● DIRECTIONS FOR THIS TASK: Collect each line of the records containing the string "yellow".

● RECORDED INFORMATION:
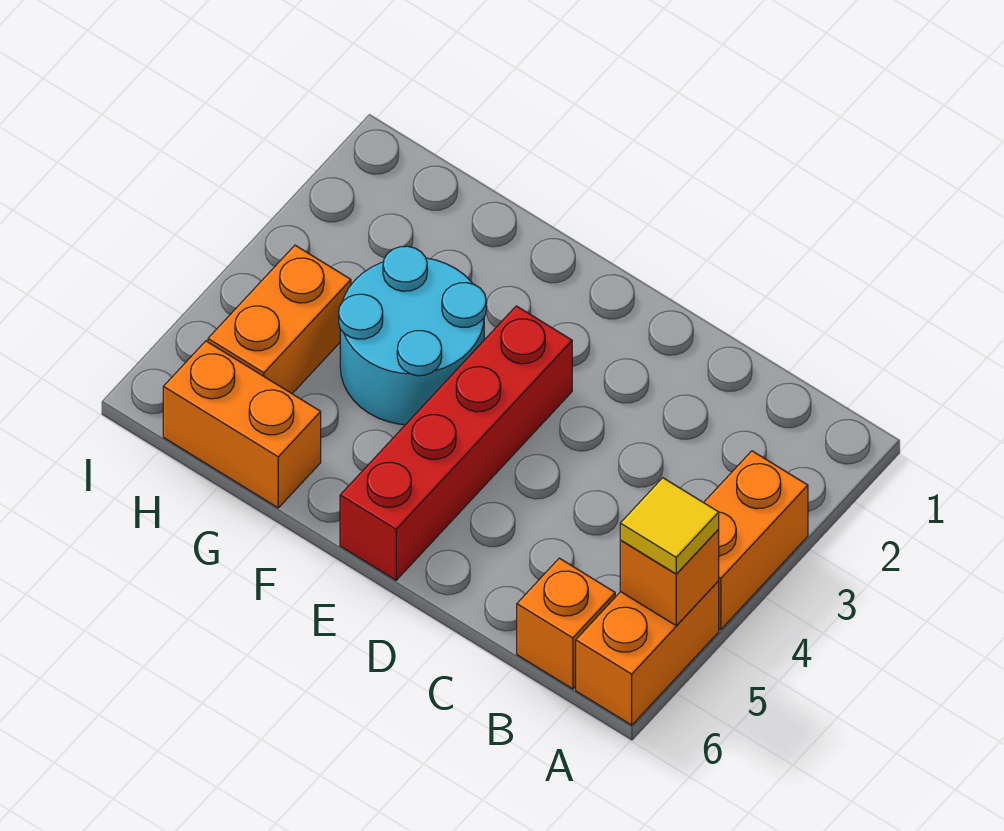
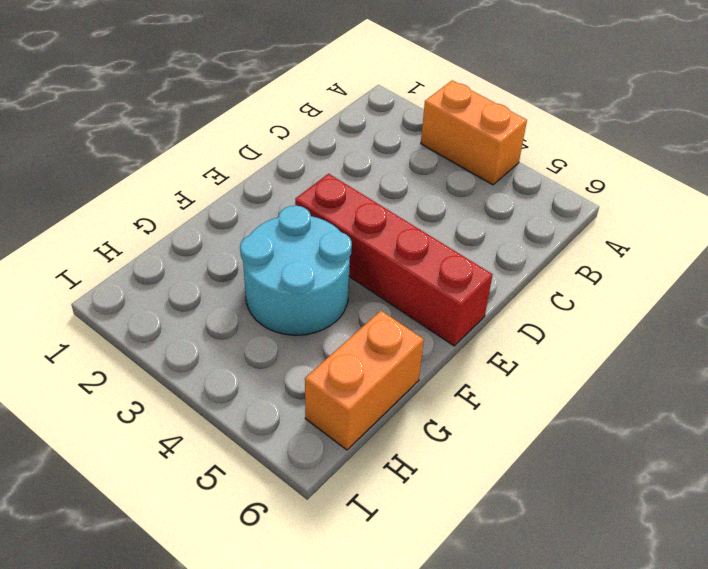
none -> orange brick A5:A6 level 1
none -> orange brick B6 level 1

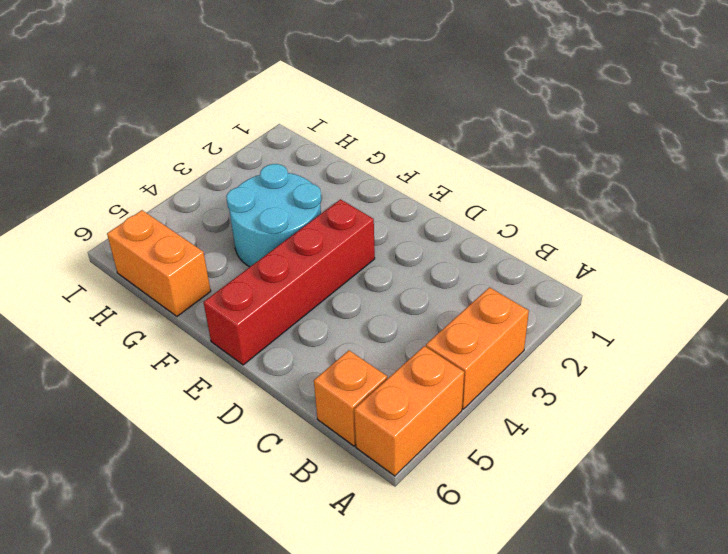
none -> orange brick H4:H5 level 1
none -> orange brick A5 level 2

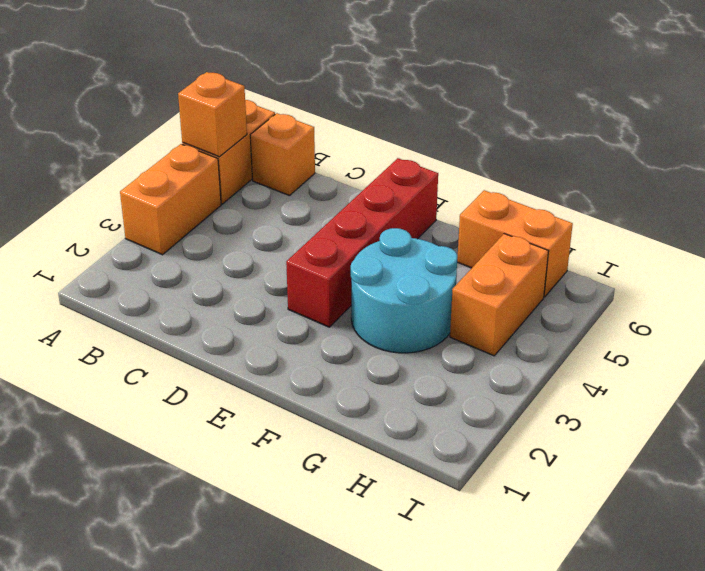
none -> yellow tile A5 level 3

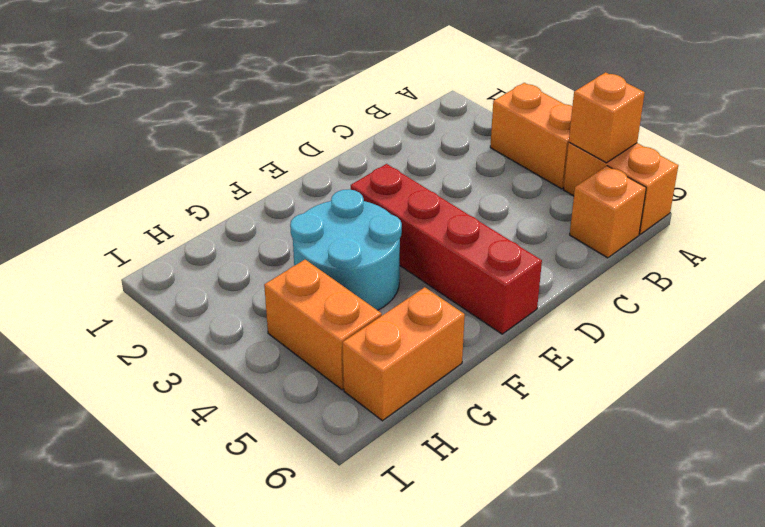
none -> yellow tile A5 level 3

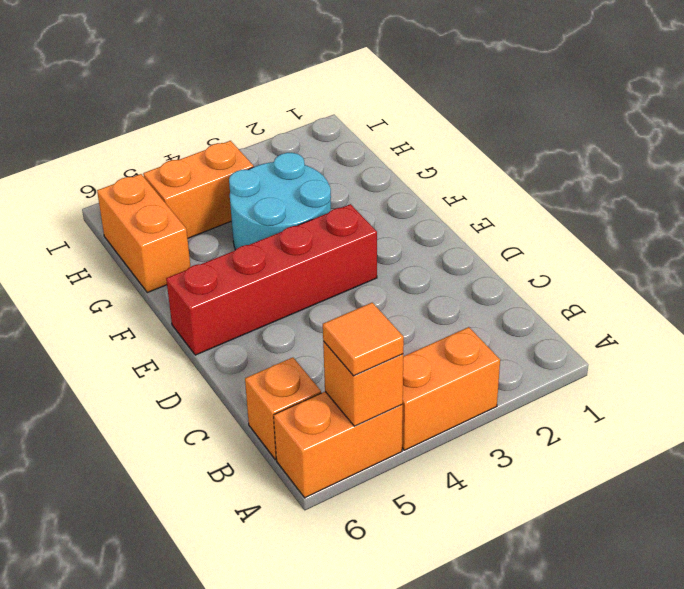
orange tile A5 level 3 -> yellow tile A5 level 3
* * *
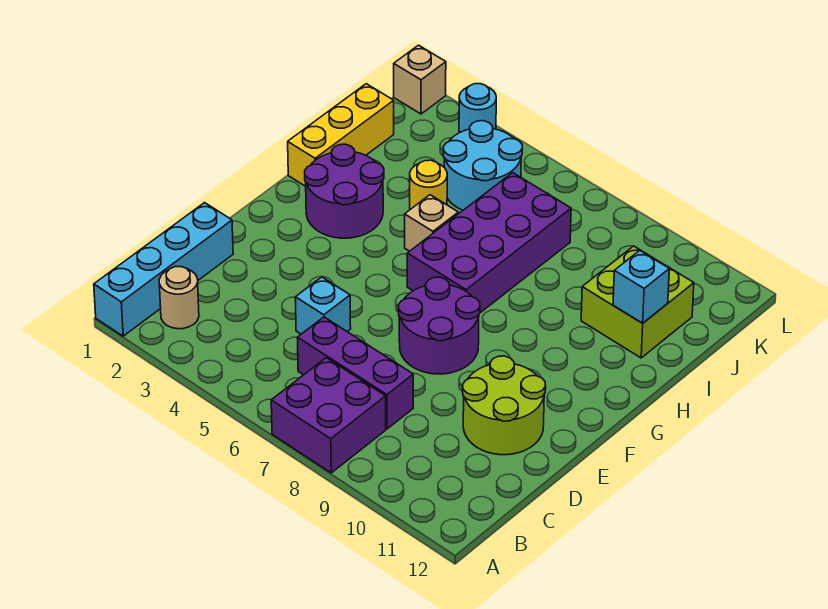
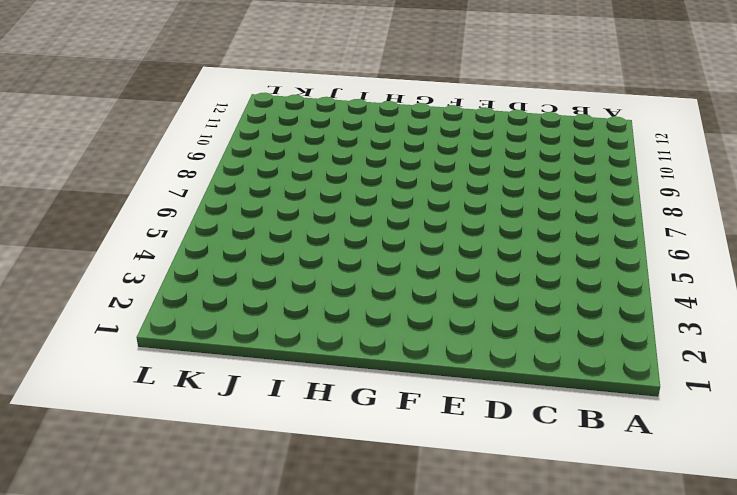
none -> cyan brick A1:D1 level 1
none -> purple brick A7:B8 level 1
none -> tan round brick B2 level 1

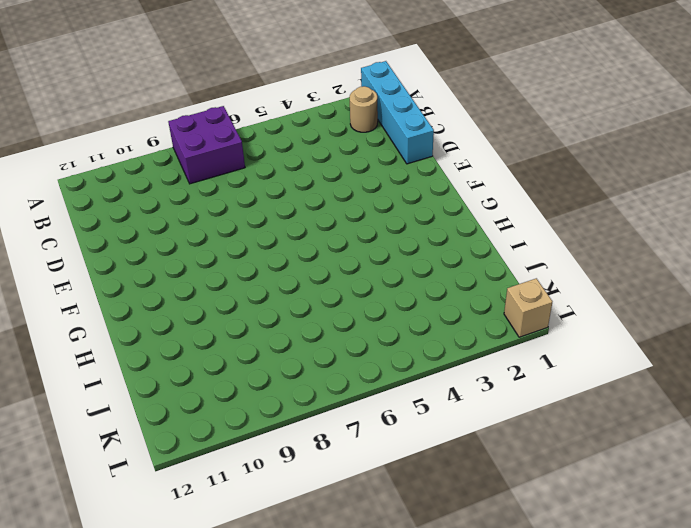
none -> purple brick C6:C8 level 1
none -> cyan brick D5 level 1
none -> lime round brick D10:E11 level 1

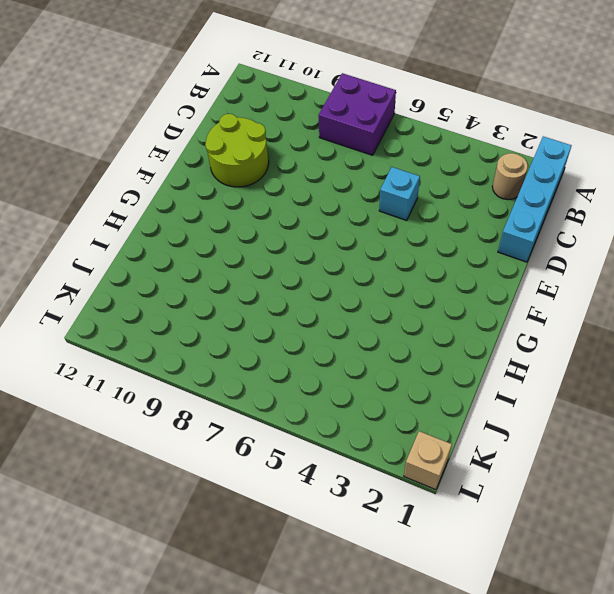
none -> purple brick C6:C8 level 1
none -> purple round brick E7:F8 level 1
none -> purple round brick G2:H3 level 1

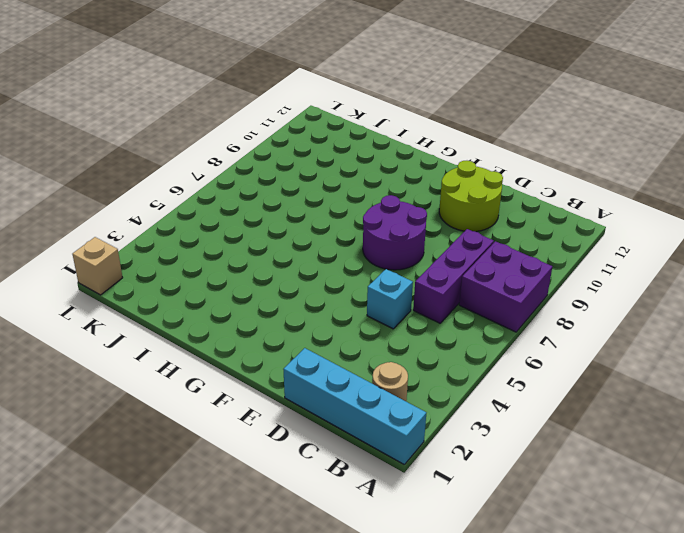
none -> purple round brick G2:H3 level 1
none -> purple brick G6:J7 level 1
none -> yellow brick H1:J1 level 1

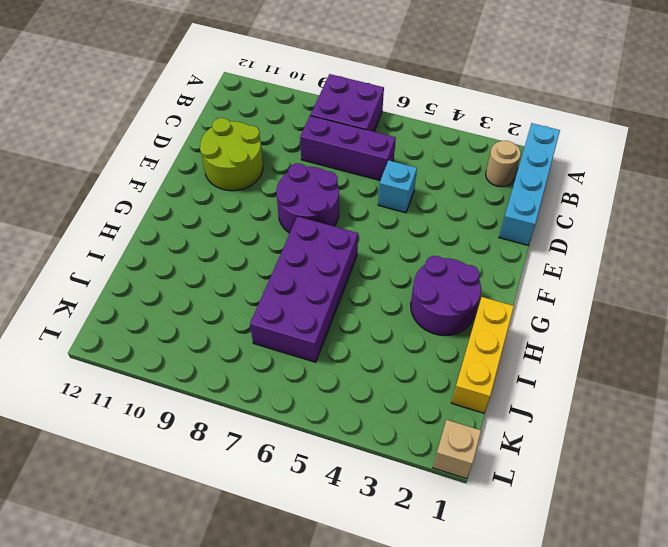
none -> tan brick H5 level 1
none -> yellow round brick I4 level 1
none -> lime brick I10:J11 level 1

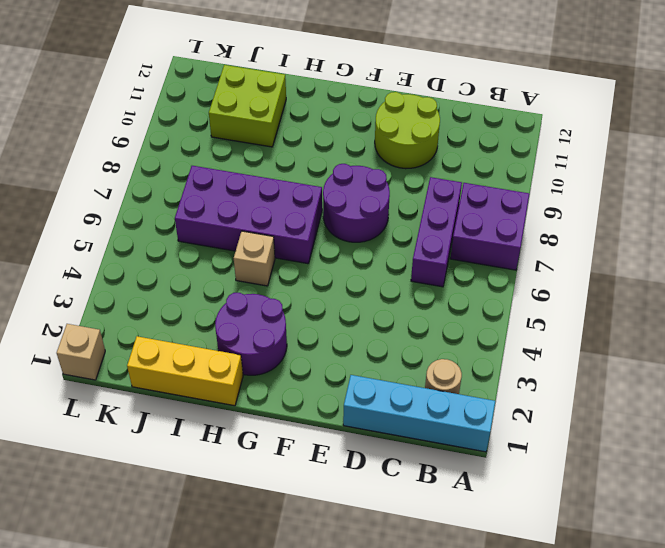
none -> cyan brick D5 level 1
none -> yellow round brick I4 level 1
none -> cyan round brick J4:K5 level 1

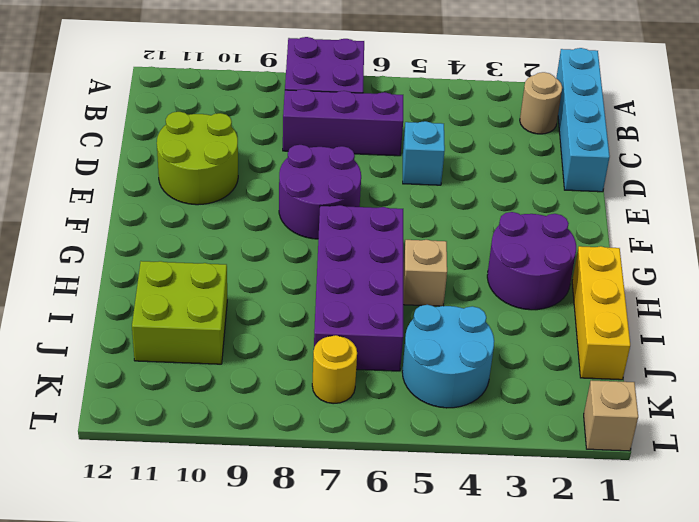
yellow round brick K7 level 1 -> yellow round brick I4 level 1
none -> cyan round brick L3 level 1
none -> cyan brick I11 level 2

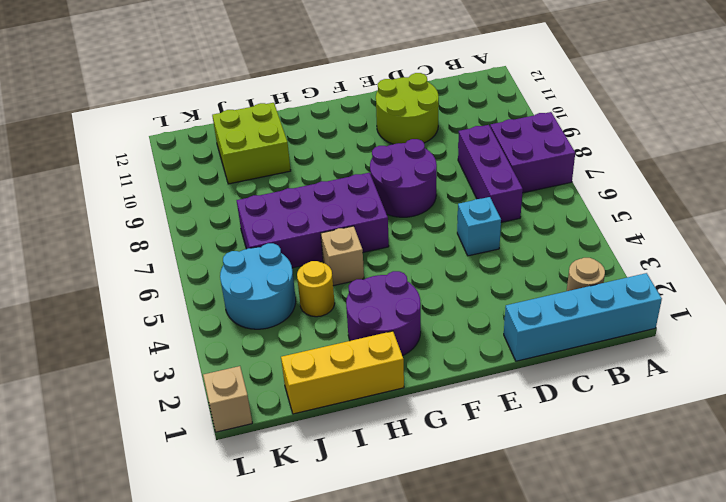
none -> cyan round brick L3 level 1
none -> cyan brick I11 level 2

● WRITTEN RESPONSE:
none -> yellow tile A5 level 3
none -> yellow tile A5 level 3
orange tile A5 level 3 -> yellow tile A5 level 3
none -> yellow brick H1:J1 level 1
none -> yellow round brick I4 level 1
none -> yellow round brick I4 level 1
yellow round brick K7 level 1 -> yellow round brick I4 level 1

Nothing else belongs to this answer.